▶ [DESCRIPTION OF THE TASK] Across the whole listing, copy out every line that includes the string "blue".

┌────────

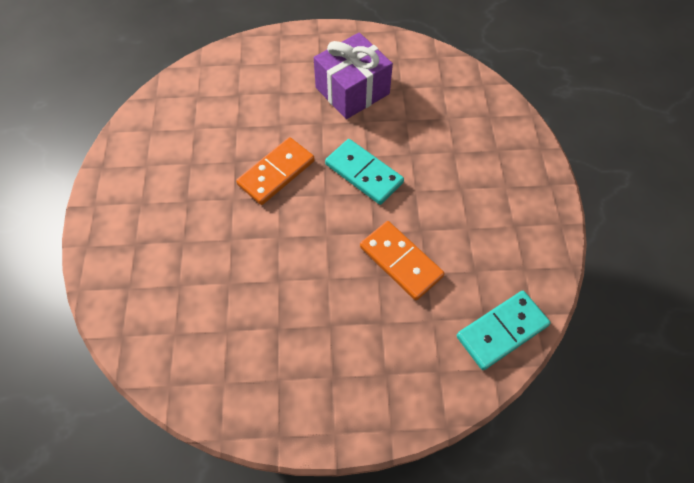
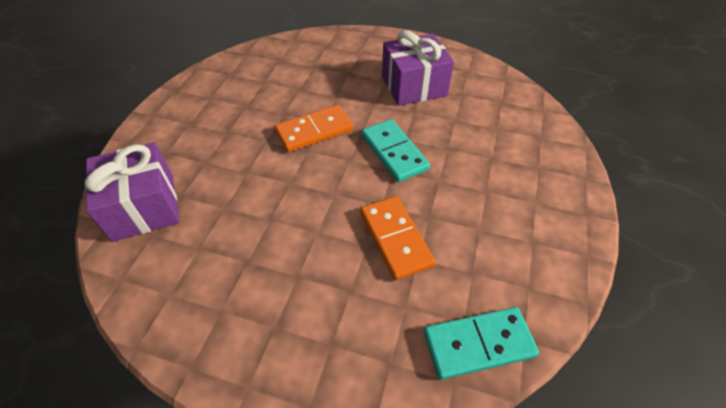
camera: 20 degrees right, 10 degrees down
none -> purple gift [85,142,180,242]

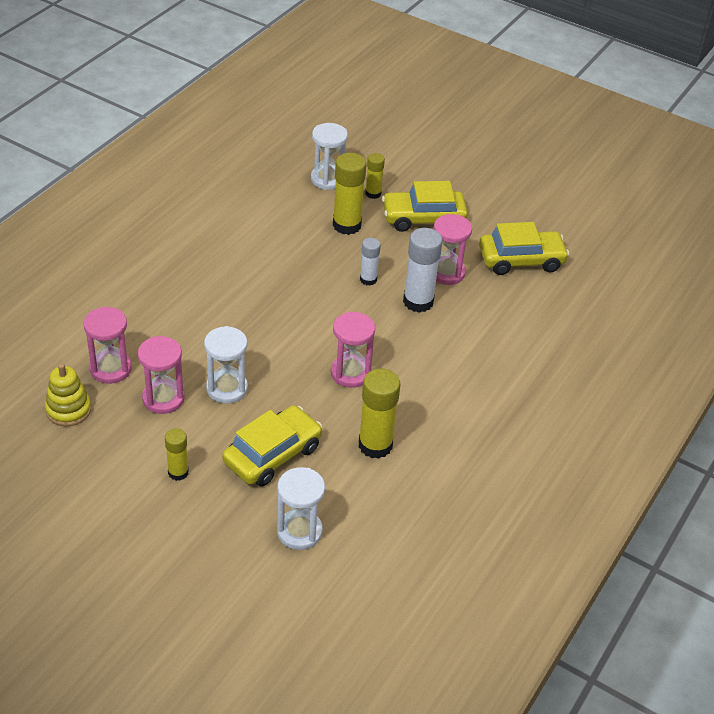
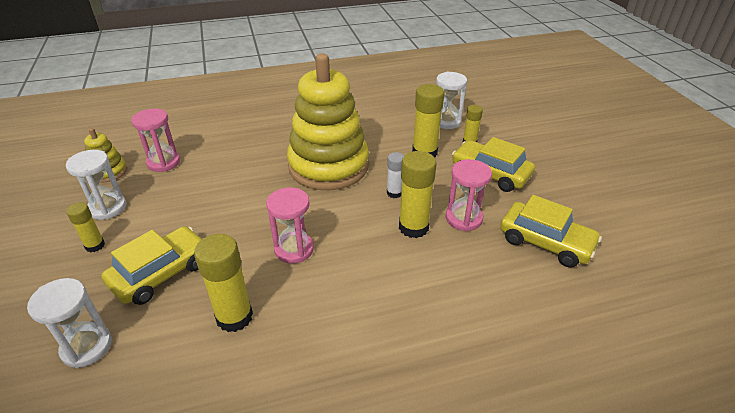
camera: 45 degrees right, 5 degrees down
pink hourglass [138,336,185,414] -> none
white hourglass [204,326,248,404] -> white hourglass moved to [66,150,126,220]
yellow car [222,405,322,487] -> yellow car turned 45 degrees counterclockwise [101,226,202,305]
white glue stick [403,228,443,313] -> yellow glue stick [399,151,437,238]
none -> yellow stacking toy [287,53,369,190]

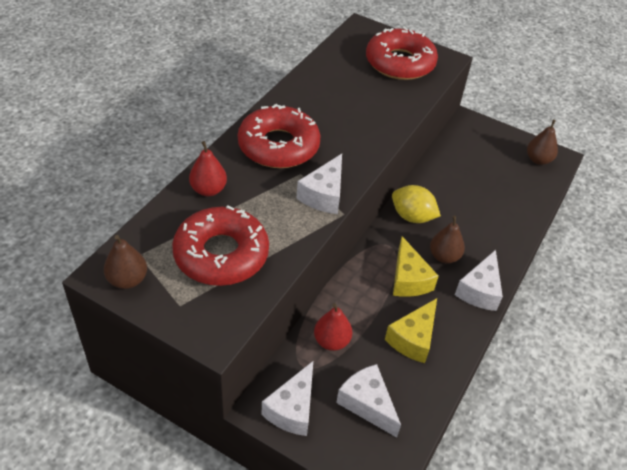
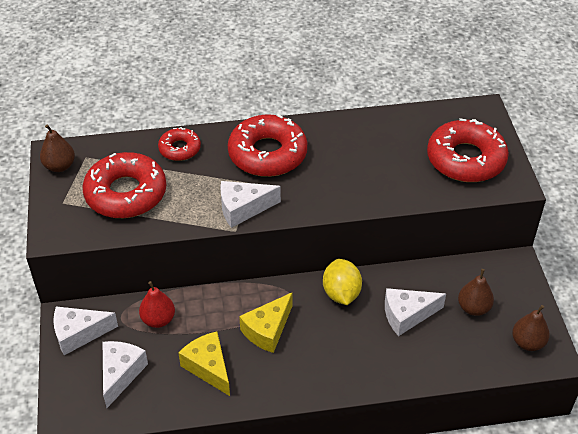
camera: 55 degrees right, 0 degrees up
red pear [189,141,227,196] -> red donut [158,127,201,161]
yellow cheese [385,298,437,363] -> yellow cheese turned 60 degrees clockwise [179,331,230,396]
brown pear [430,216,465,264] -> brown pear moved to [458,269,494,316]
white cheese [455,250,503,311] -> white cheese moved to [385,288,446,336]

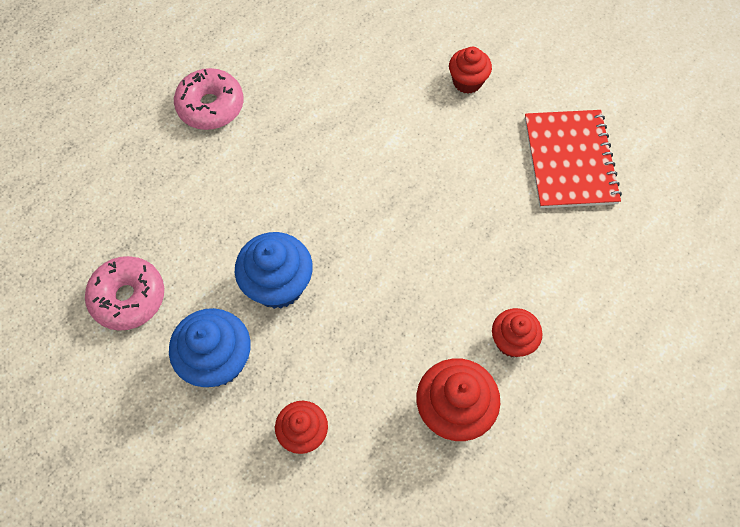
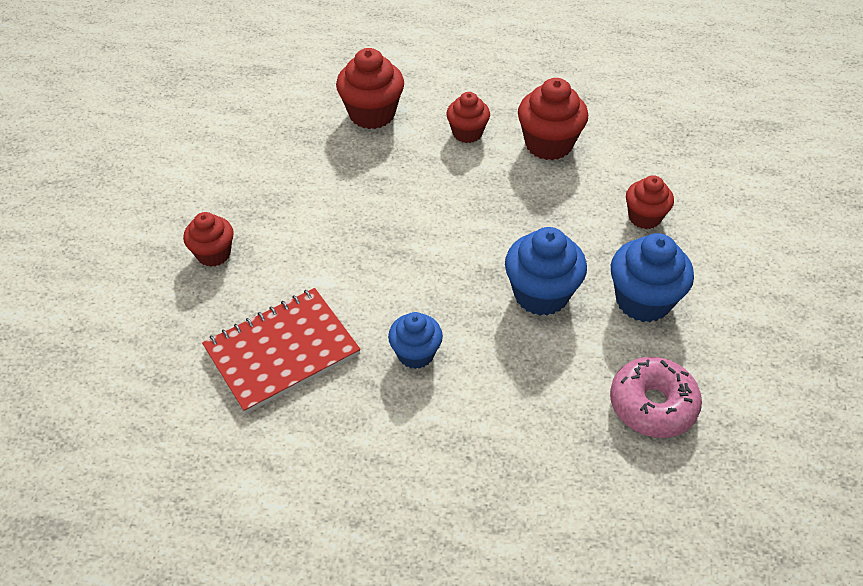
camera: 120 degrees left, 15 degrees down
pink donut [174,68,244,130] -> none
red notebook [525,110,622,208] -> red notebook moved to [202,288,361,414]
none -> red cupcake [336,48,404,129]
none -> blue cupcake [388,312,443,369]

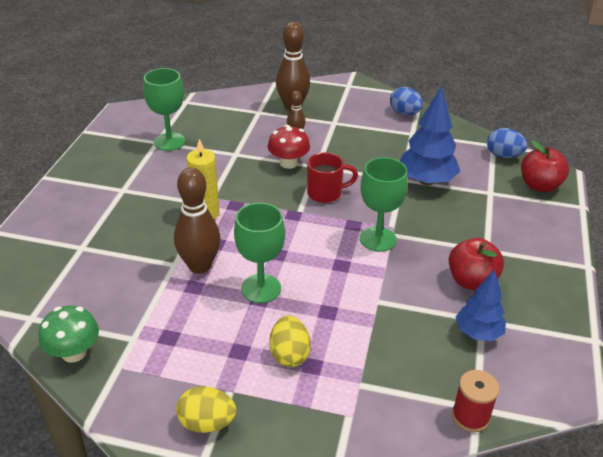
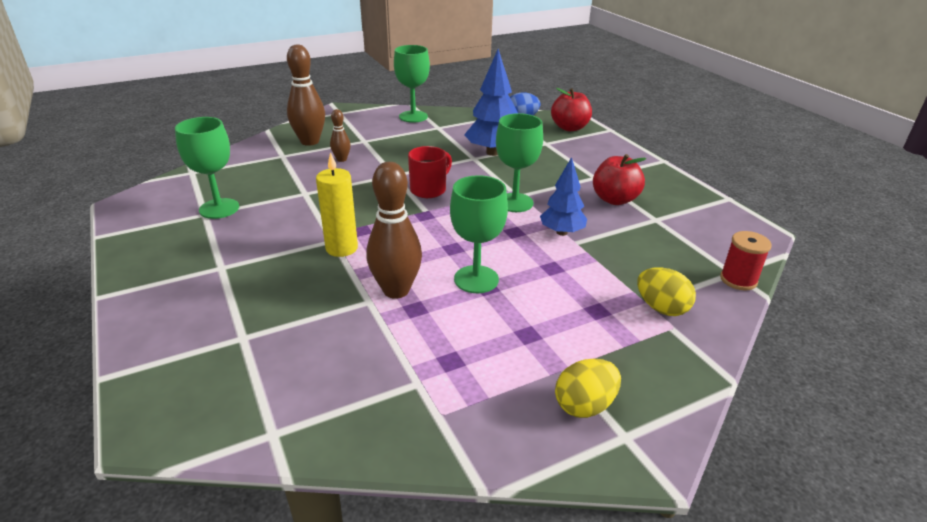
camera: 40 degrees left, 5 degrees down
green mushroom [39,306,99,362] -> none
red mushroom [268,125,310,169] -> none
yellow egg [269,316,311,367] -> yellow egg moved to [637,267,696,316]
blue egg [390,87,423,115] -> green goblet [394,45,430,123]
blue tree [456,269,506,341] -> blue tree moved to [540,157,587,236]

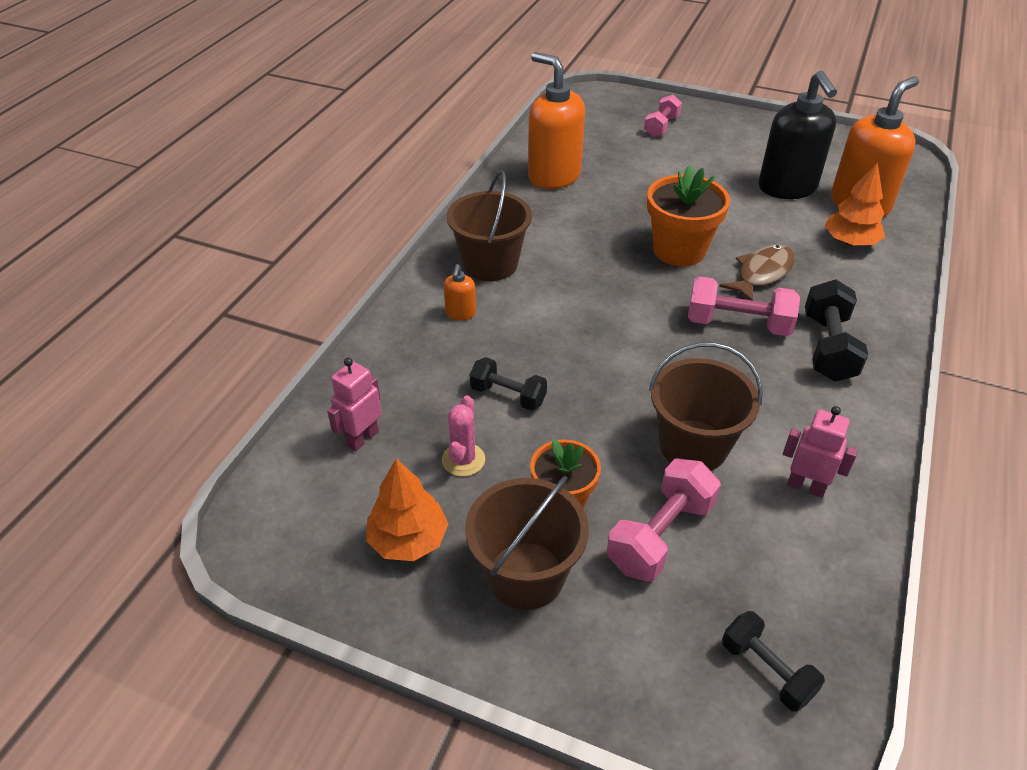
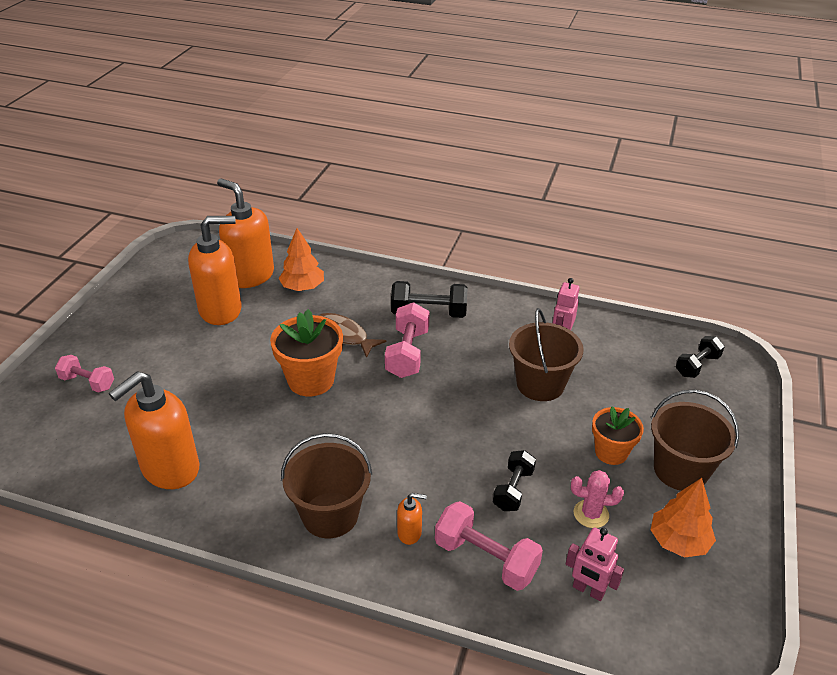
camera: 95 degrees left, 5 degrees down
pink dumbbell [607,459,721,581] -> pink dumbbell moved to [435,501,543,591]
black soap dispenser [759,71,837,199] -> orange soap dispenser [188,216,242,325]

└────────

▶ [ANSWER TO THE PROBLEM]
none -> blue cupcake [388,312,443,369]
blue egg [390,87,423,115] -> green goblet [394,45,430,123]
blue tree [456,269,506,341] -> blue tree moved to [540,157,587,236]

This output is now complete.